Object state change records:
▶

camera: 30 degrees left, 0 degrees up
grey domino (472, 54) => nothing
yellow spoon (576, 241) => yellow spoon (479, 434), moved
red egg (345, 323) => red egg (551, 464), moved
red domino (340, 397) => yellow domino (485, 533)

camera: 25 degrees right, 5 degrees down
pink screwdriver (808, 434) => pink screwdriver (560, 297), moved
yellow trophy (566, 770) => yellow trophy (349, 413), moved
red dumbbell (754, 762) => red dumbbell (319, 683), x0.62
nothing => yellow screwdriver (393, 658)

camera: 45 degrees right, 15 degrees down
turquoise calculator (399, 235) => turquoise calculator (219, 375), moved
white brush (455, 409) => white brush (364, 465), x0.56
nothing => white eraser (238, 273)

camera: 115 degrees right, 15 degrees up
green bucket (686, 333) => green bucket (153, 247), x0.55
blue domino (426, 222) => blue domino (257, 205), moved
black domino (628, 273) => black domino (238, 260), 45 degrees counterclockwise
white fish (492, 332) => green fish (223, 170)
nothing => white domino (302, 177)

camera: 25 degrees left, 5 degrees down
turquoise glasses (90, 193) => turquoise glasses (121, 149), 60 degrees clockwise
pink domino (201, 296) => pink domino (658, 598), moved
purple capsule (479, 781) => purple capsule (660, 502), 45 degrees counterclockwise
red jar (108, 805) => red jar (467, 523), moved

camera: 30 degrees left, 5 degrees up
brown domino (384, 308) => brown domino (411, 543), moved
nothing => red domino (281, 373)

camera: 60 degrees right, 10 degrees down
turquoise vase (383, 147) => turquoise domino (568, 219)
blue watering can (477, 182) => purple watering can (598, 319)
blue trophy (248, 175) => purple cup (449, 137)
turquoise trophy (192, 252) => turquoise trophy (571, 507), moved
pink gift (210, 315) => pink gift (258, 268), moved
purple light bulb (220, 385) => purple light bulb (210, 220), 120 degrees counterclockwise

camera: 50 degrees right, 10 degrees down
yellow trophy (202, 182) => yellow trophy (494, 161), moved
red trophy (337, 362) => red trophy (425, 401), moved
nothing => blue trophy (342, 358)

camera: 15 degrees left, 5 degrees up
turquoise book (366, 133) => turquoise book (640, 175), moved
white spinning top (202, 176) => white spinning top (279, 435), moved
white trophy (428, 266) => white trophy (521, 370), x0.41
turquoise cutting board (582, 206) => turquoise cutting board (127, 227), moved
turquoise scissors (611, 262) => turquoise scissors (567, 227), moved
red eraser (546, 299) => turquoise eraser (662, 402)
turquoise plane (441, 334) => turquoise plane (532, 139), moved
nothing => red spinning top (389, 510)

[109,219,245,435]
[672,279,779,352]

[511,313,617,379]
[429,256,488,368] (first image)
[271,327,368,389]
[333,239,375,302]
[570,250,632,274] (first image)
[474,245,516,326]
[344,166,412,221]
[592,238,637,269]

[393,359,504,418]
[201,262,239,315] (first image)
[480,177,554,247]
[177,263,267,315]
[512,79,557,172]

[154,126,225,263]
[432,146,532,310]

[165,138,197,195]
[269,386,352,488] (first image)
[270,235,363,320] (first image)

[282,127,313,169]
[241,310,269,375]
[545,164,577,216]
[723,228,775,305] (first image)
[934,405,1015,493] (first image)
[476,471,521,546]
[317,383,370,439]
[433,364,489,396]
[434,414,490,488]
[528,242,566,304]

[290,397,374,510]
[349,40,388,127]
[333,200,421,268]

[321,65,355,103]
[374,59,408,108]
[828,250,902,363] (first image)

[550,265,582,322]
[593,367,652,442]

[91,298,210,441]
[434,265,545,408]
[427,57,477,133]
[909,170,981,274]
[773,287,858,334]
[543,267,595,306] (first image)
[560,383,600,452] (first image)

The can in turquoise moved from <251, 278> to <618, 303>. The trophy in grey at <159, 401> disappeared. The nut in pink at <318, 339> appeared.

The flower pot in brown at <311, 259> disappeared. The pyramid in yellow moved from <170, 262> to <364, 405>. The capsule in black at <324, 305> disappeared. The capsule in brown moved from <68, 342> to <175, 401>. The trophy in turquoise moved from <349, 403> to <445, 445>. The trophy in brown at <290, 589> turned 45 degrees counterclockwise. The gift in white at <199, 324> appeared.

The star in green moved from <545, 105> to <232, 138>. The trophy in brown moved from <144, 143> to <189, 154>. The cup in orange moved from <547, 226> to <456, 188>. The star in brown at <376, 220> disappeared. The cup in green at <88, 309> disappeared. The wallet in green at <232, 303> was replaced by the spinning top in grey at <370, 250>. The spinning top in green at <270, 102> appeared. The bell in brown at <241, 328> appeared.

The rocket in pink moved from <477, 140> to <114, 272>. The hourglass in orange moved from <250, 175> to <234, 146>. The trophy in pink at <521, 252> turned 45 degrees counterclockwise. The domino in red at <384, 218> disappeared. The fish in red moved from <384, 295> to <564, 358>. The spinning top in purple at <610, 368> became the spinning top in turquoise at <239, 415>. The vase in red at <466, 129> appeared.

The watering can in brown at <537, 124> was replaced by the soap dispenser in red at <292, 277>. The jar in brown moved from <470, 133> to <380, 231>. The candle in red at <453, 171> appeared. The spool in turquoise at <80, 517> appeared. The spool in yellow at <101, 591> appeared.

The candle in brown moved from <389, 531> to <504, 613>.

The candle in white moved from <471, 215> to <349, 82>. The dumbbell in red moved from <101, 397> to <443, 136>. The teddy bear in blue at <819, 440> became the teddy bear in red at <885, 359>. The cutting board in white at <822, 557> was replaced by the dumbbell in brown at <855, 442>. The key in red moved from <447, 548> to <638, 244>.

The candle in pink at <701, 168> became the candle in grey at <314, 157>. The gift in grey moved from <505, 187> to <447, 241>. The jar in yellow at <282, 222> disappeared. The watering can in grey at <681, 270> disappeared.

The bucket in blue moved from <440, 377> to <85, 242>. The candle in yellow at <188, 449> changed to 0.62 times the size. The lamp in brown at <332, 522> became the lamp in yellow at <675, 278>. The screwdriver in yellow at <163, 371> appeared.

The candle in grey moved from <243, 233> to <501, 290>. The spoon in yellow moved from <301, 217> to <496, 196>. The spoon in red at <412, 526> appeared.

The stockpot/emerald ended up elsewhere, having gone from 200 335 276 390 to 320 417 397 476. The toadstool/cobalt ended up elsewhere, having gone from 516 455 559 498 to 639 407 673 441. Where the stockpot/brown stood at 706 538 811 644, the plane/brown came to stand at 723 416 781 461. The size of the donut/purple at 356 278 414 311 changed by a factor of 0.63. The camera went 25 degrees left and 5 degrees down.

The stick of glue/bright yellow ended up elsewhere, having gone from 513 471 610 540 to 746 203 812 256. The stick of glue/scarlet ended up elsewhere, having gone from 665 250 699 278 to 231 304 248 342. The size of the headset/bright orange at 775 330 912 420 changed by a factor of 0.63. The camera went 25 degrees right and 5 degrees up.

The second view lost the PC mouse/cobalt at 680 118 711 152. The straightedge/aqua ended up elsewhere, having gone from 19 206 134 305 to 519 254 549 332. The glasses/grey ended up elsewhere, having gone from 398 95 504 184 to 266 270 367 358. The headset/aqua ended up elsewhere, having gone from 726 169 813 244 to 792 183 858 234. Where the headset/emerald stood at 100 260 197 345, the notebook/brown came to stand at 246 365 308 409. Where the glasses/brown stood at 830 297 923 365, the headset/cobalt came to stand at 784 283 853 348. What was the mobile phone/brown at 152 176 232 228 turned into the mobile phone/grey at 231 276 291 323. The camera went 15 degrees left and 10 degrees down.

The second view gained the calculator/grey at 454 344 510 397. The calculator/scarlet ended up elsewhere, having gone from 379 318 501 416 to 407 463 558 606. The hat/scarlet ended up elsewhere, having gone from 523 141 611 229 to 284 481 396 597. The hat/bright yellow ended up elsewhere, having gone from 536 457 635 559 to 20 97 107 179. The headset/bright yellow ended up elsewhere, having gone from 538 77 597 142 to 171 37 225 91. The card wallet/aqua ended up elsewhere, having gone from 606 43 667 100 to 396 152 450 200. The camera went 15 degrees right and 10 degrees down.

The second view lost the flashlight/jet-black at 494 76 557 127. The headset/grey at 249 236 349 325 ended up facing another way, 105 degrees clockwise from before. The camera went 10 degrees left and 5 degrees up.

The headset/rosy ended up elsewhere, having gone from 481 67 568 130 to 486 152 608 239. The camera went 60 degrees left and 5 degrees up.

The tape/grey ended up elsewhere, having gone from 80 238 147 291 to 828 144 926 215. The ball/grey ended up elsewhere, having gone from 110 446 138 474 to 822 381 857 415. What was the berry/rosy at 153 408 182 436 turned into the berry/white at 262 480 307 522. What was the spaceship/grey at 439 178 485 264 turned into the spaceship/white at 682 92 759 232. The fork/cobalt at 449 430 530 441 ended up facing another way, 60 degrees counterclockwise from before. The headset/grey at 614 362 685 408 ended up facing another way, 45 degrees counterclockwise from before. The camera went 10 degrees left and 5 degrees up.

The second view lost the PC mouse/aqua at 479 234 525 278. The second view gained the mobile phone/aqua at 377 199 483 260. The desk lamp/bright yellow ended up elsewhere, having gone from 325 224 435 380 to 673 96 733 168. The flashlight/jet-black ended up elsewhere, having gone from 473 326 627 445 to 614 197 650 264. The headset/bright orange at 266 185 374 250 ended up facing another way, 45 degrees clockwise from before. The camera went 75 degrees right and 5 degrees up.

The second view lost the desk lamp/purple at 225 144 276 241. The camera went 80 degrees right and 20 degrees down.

◀

TASK DESCRIPTION -
Please give back, exactly as it stands above, the stretch from the line with "[474,245,516,326]" through the line with "[241,310,269,375]", and no line outside it.

SOLUTION FOR THIS EXERCISE -
[474,245,516,326]
[344,166,412,221]
[592,238,637,269]

[393,359,504,418]
[201,262,239,315] (first image)
[480,177,554,247]
[177,263,267,315]
[512,79,557,172]

[154,126,225,263]
[432,146,532,310]

[165,138,197,195]
[269,386,352,488] (first image)
[270,235,363,320] (first image)

[282,127,313,169]
[241,310,269,375]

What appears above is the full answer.